▶ EXERCISE GOAL: Copy out all lines of the records in which the word "Mail" appears.

++++ EXERCISE INPUTS

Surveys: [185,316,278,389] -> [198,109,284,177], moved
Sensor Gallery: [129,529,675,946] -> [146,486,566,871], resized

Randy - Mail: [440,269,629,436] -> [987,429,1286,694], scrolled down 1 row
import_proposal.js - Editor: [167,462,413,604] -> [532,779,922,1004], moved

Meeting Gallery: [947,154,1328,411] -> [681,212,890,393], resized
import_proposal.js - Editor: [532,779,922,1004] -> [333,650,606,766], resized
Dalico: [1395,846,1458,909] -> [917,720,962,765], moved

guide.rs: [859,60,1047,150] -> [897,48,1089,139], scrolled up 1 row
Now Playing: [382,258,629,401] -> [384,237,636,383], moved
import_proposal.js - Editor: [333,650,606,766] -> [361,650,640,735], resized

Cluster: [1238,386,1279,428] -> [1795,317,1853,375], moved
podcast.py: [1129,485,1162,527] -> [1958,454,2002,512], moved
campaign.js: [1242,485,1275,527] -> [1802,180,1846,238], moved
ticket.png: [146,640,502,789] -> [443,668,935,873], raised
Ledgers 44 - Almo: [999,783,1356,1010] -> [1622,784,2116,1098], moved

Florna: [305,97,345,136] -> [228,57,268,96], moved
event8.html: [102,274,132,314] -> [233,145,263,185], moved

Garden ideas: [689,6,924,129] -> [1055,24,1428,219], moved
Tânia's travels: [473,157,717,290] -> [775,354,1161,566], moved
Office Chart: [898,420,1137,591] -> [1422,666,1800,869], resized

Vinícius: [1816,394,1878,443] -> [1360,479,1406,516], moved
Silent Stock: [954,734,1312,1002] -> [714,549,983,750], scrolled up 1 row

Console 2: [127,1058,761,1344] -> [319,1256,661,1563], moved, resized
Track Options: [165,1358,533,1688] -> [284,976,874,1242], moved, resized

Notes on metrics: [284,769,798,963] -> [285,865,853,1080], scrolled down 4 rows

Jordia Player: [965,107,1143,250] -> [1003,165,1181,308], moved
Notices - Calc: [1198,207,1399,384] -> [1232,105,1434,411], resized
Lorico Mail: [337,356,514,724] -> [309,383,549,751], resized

++++++++

▶ SOLUTION TO THIS PROBLEM:
Randy - Mail: [440,269,629,436] -> [987,429,1286,694], scrolled down 1 row
Lorico Mail: [337,356,514,724] -> [309,383,549,751], resized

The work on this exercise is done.